● **REQUIREMENTS**
Render the data below as a Markdown table with the columns No. and Line, giving each row a running number and leaving out blank lines. Cover only the span that starts with the line containing "Kazakhstan Premier League [514, 629]" and runs through the line containing "92 [687, 248]".

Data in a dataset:
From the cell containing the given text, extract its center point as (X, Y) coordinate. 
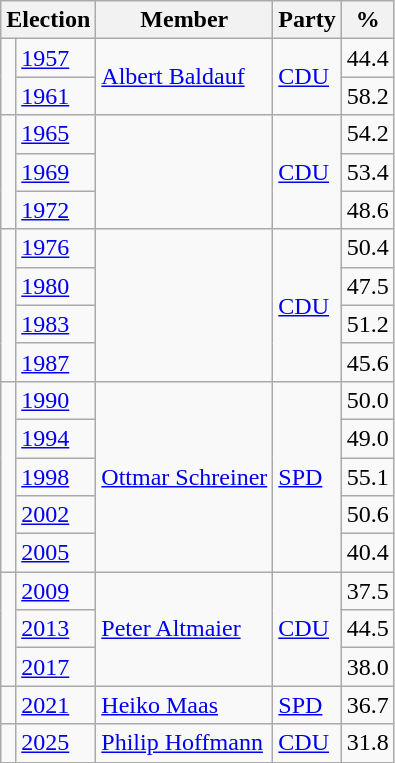
Member (184, 20)
2017 (56, 667)
Heiko Maas (184, 705)
54.2 (368, 134)
37.5 (368, 591)
Party (307, 20)
Albert Baldauf (184, 77)
2013 (56, 629)
44.4 (368, 58)
2002 (56, 515)
% (368, 20)
51.2 (368, 324)
1998 (56, 477)
53.4 (368, 172)
1965 (56, 134)
2005 (56, 553)
50.4 (368, 248)
2025 (56, 743)
Ottmar Schreiner (184, 476)
45.6 (368, 362)
50.6 (368, 515)
44.5 (368, 629)
1961 (56, 96)
48.6 (368, 210)
1972 (56, 210)
1983 (56, 324)
1957 (56, 58)
1987 (56, 362)
31.8 (368, 743)
55.1 (368, 477)
50.0 (368, 400)
47.5 (368, 286)
1980 (56, 286)
2021 (56, 705)
1994 (56, 438)
1969 (56, 172)
Peter Altmaier (184, 629)
38.0 (368, 667)
36.7 (368, 705)
49.0 (368, 438)
Election (48, 20)
2009 (56, 591)
Philip Hoffmann (184, 743)
58.2 (368, 96)
40.4 (368, 553)
1990 (56, 400)
1976 (56, 248)
Extract the [x, y] coordinate from the center of the cell holding the provided text.  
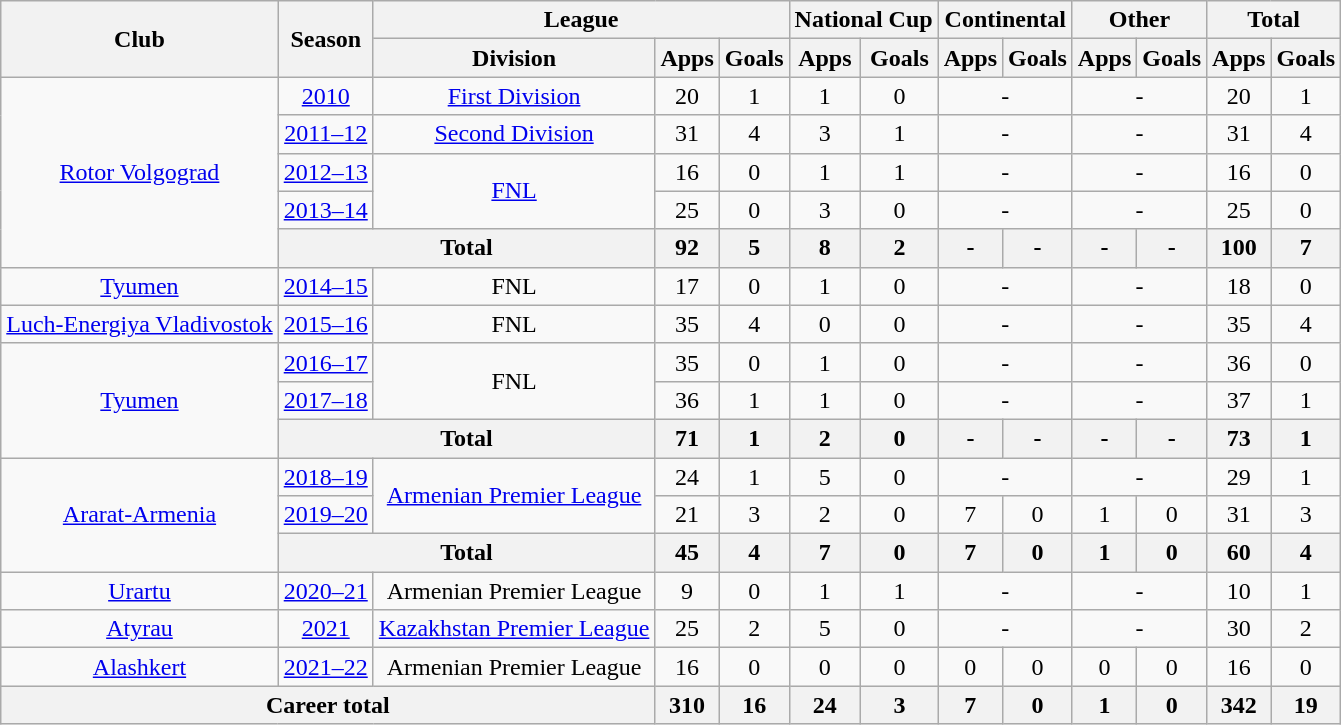
Kazakhstan Premier League [514, 629]
Alashkert [140, 667]
Other [1139, 20]
Continental [1005, 20]
2020–21 [326, 591]
342 [1239, 705]
30 [1239, 629]
29 [1239, 477]
First Division [514, 96]
21 [687, 515]
National Cup [864, 20]
310 [687, 705]
18 [1239, 286]
92 [687, 248]
2016–17 [326, 362]
Career total [328, 705]
Luch-Energiya Vladivostok [140, 324]
Ararat-Armenia [140, 515]
Season [326, 39]
2013–14 [326, 210]
2014–15 [326, 286]
8 [825, 248]
2011–12 [326, 134]
Urartu [140, 591]
19 [1306, 705]
Rotor Volgograd [140, 172]
2010 [326, 96]
2015–16 [326, 324]
Division [514, 58]
71 [687, 438]
League [581, 20]
Atyrau [140, 629]
Second Division [514, 134]
10 [1239, 591]
100 [1239, 248]
2021 [326, 629]
2012–13 [326, 172]
73 [1239, 438]
2019–20 [326, 515]
Club [140, 39]
9 [687, 591]
2017–18 [326, 400]
2018–19 [326, 477]
17 [687, 286]
2021–22 [326, 667]
37 [1239, 400]
45 [687, 553]
60 [1239, 553]
Find where the given text appears and provide that cell's center as [X, Y] coordinate. 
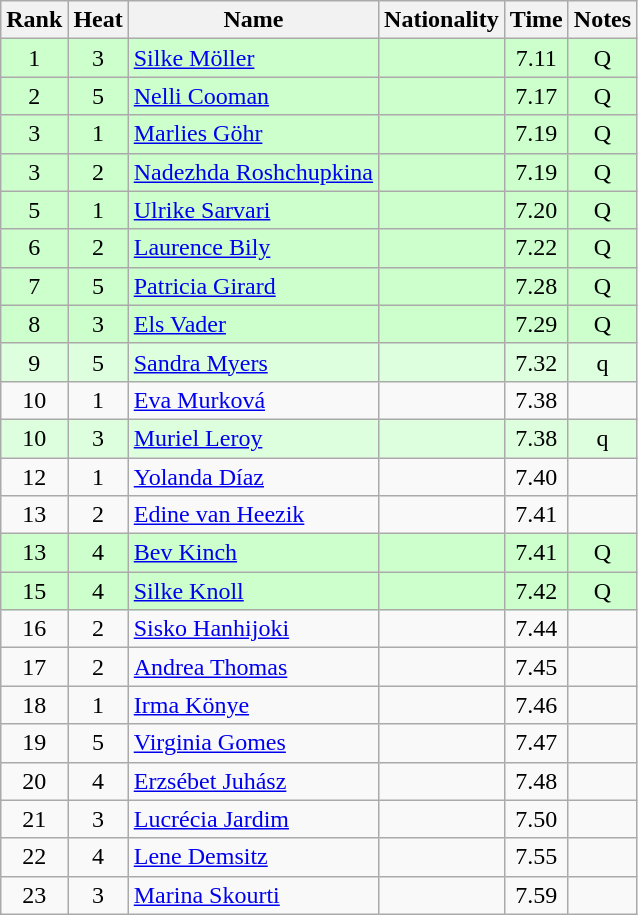
Bev Kinch [253, 553]
7.32 [536, 362]
22 [34, 857]
7.40 [536, 477]
Nationality [442, 20]
Silke Knoll [253, 591]
12 [34, 477]
7.11 [536, 58]
7.47 [536, 743]
Time [536, 20]
17 [34, 667]
Patricia Girard [253, 286]
19 [34, 743]
7.28 [536, 286]
Virginia Gomes [253, 743]
6 [34, 248]
Notes [602, 20]
Name [253, 20]
7.45 [536, 667]
20 [34, 781]
7.22 [536, 248]
Marina Skourti [253, 895]
Nadezhda Roshchupkina [253, 172]
18 [34, 705]
16 [34, 629]
7.20 [536, 210]
Irma Könye [253, 705]
Sisko Hanhijoki [253, 629]
7.46 [536, 705]
7.48 [536, 781]
7.50 [536, 819]
Sandra Myers [253, 362]
8 [34, 324]
Andrea Thomas [253, 667]
21 [34, 819]
7 [34, 286]
23 [34, 895]
Eva Murková [253, 400]
Laurence Bily [253, 248]
Heat [98, 20]
7.59 [536, 895]
Erzsébet Juhász [253, 781]
7.29 [536, 324]
7.55 [536, 857]
Nelli Cooman [253, 96]
7.42 [536, 591]
Ulrike Sarvari [253, 210]
Yolanda Díaz [253, 477]
Marlies Göhr [253, 134]
Lene Demsitz [253, 857]
15 [34, 591]
Els Vader [253, 324]
9 [34, 362]
Edine van Heezik [253, 515]
Silke Möller [253, 58]
7.17 [536, 96]
Lucrécia Jardim [253, 819]
Rank [34, 20]
7.44 [536, 629]
Muriel Leroy [253, 438]
Return [X, Y] of the center of cell containing provided text 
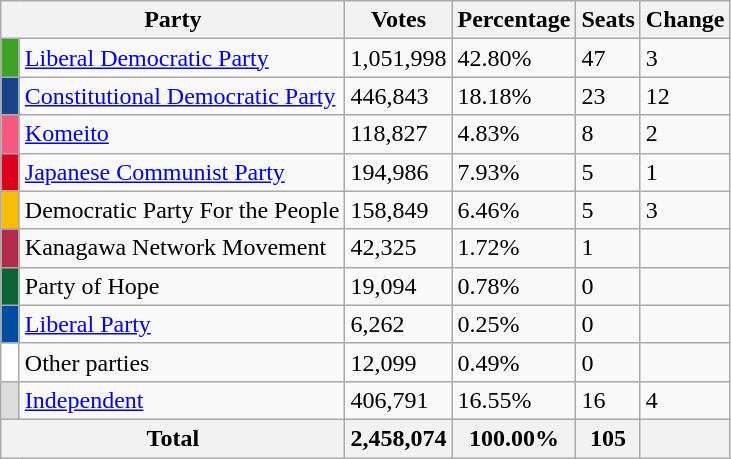
Liberal Party [182, 324]
446,843 [398, 96]
Other parties [182, 362]
1,051,998 [398, 58]
12 [685, 96]
7.93% [514, 172]
0.25% [514, 324]
Independent [182, 400]
4 [685, 400]
Kanagawa Network Movement [182, 248]
12,099 [398, 362]
Percentage [514, 20]
42,325 [398, 248]
Party [173, 20]
Total [173, 438]
2 [685, 134]
0.49% [514, 362]
118,827 [398, 134]
42.80% [514, 58]
6.46% [514, 210]
16.55% [514, 400]
23 [608, 96]
Votes [398, 20]
406,791 [398, 400]
0.78% [514, 286]
Komeito [182, 134]
6,262 [398, 324]
105 [608, 438]
194,986 [398, 172]
Party of Hope [182, 286]
Constitutional Democratic Party [182, 96]
Seats [608, 20]
47 [608, 58]
Change [685, 20]
Liberal Democratic Party [182, 58]
8 [608, 134]
158,849 [398, 210]
19,094 [398, 286]
4.83% [514, 134]
18.18% [514, 96]
100.00% [514, 438]
16 [608, 400]
Japanese Communist Party [182, 172]
1.72% [514, 248]
2,458,074 [398, 438]
Democratic Party For the People [182, 210]
For the text-containing cell, return its midpoint in [x, y] coordinate format. 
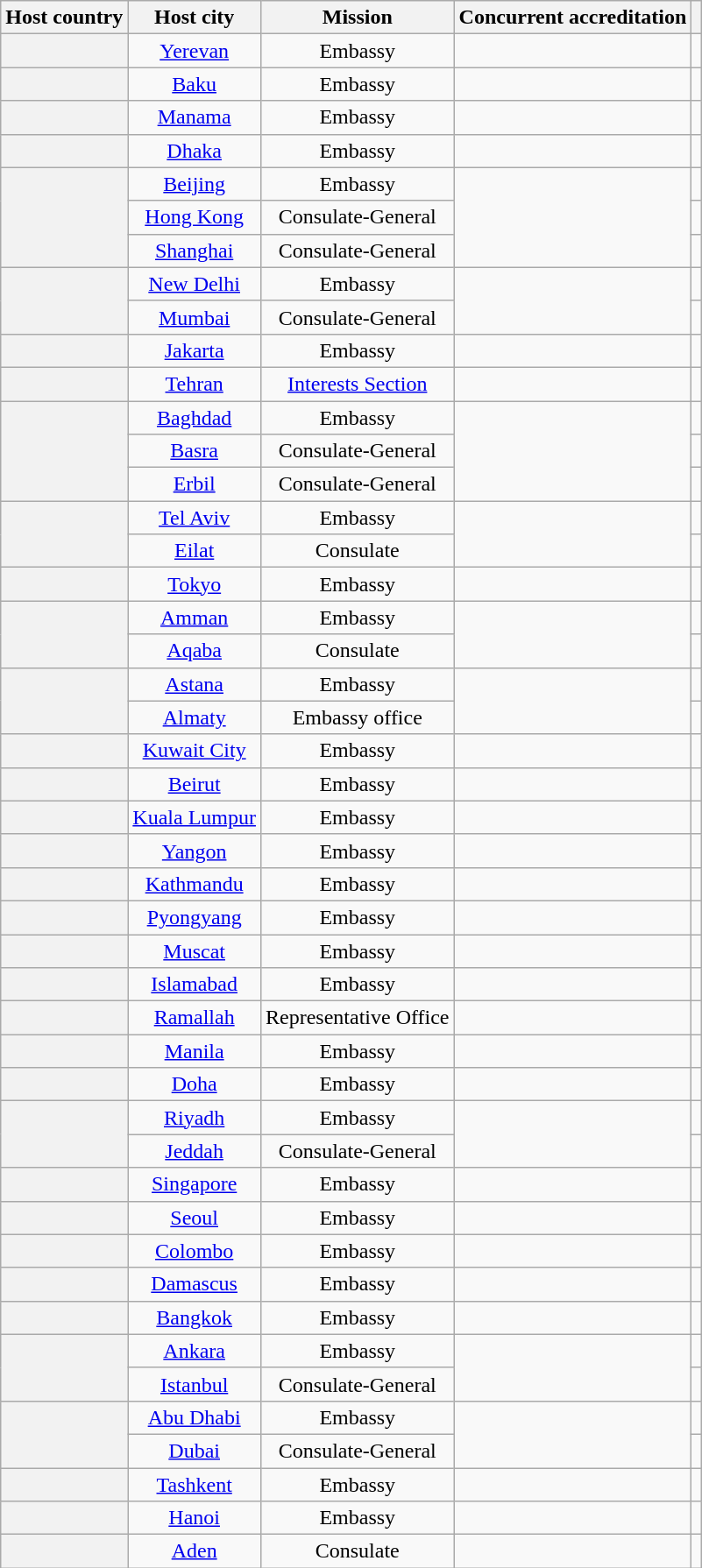
Eilat [195, 551]
Tokyo [195, 585]
Kuala Lumpur [195, 818]
Representative Office [358, 1018]
Muscat [195, 951]
Damascus [195, 1285]
Almaty [195, 718]
Yangon [195, 851]
Tehran [195, 384]
Hong Kong [195, 217]
Bangkok [195, 1318]
Yerevan [195, 51]
Hanoi [195, 1519]
Embassy office [358, 718]
Tashkent [195, 1486]
Baghdad [195, 418]
Erbil [195, 485]
Aden [195, 1552]
Istanbul [195, 1385]
Singapore [195, 1185]
Shanghai [195, 251]
Ankara [195, 1351]
Manila [195, 1052]
Mission [358, 18]
Pyongyang [195, 918]
Ramallah [195, 1018]
Jakarta [195, 351]
Mumbai [195, 317]
Manama [195, 117]
Host country [65, 18]
Doha [195, 1085]
Host city [195, 18]
Seoul [195, 1218]
Beijing [195, 184]
Abu Dhabi [195, 1418]
Astana [195, 684]
Beirut [195, 784]
Baku [195, 84]
Dhaka [195, 151]
Aqaba [195, 651]
New Delhi [195, 284]
Kathmandu [195, 884]
Islamabad [195, 985]
Interests Section [358, 384]
Kuwait City [195, 751]
Colombo [195, 1252]
Riyadh [195, 1118]
Basra [195, 451]
Jeddah [195, 1152]
Tel Aviv [195, 518]
Dubai [195, 1451]
Amman [195, 618]
Concurrent accreditation [573, 18]
Search for the cell housing the specified text and yield its [x, y] center coordinate. 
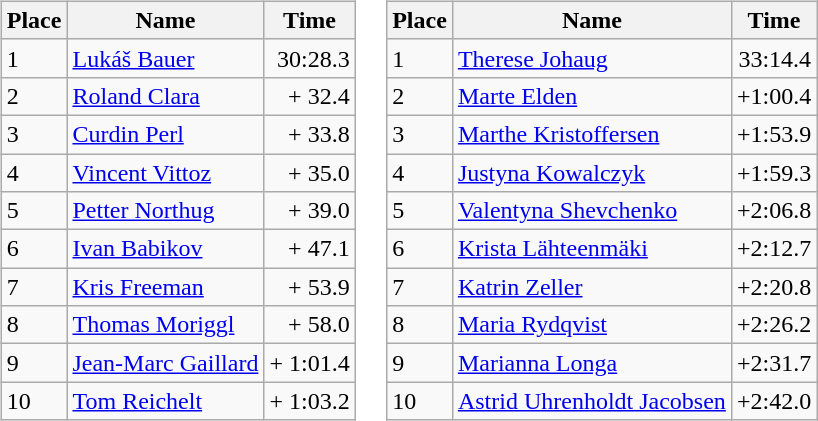
+2:31.7 [774, 363]
Tom Reichelt [166, 401]
Vincent Vittoz [166, 173]
Thomas Moriggl [166, 325]
+ 53.9 [310, 287]
+2:42.0 [774, 401]
Therese Johaug [592, 58]
+ 1:03.2 [310, 401]
+2:20.8 [774, 287]
+ 58.0 [310, 325]
Curdin Perl [166, 134]
Marianna Longa [592, 363]
+ 33.8 [310, 134]
Roland Clara [166, 96]
+2:26.2 [774, 325]
Krista Lähteenmäki [592, 249]
Justyna Kowalczyk [592, 173]
33:14.4 [774, 58]
+ 47.1 [310, 249]
+2:06.8 [774, 211]
+ 35.0 [310, 173]
+1:00.4 [774, 96]
Maria Rydqvist [592, 325]
Katrin Zeller [592, 287]
+ 32.4 [310, 96]
Astrid Uhrenholdt Jacobsen [592, 401]
Marte Elden [592, 96]
+2:12.7 [774, 249]
+1:59.3 [774, 173]
Kris Freeman [166, 287]
+ 39.0 [310, 211]
Ivan Babikov [166, 249]
+ 1:01.4 [310, 363]
Jean-Marc Gaillard [166, 363]
30:28.3 [310, 58]
Petter Northug [166, 211]
Marthe Kristoffersen [592, 134]
Valentyna Shevchenko [592, 211]
Lukáš Bauer [166, 58]
+1:53.9 [774, 134]
Output the (X, Y) coordinate of the center of the cell containing the given text.  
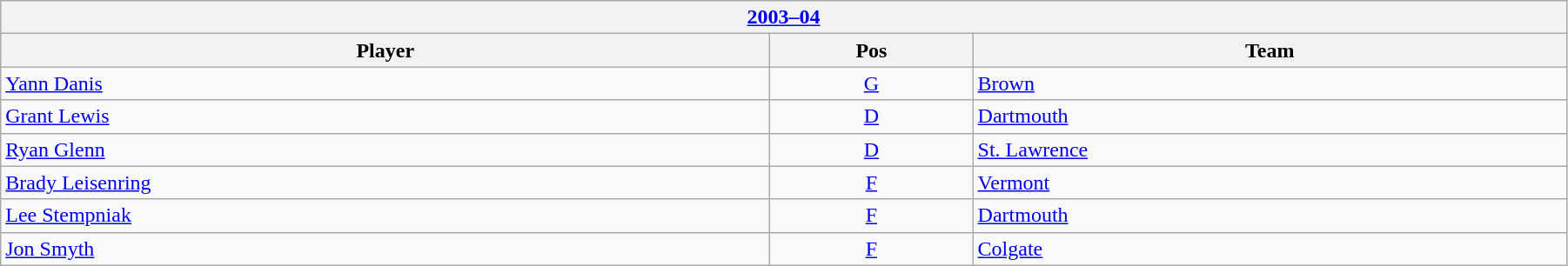
Lee Stempniak (385, 216)
G (872, 84)
Brady Leisenring (385, 183)
Player (385, 50)
Grant Lewis (385, 117)
Pos (872, 50)
Jon Smyth (385, 249)
2003–04 (784, 17)
Team (1270, 50)
Yann Danis (385, 84)
Brown (1270, 84)
Vermont (1270, 183)
Ryan Glenn (385, 150)
Colgate (1270, 249)
St. Lawrence (1270, 150)
Search for the cell housing the specified text and yield its (X, Y) center coordinate. 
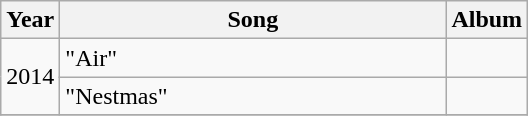
Song (253, 20)
Year (30, 20)
"Air" (253, 58)
2014 (30, 77)
Album (487, 20)
"Nestmas" (253, 96)
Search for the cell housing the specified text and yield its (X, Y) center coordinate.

● **WRITTEN SOLUTION**
| No. | Line |
|---|---|
| 1 | Kazakhstan Premier League [514, 629] |
| 2 | Alashkert [140, 667] |
| 3 | Other [1139, 20] |
| 4 | Continental [1005, 20] |
| 5 | 2020–21 [326, 591] |
| 6 | 342 [1239, 705] |
| 7 | 30 [1239, 629] |
| 8 | 29 [1239, 477] |
| 9 | First Division [514, 96] |
| 10 | 21 [687, 515] |
| 11 | National Cup [864, 20] |
| 12 | 310 [687, 705] |
| 13 | 18 [1239, 286] |
| 14 | 92 [687, 248] |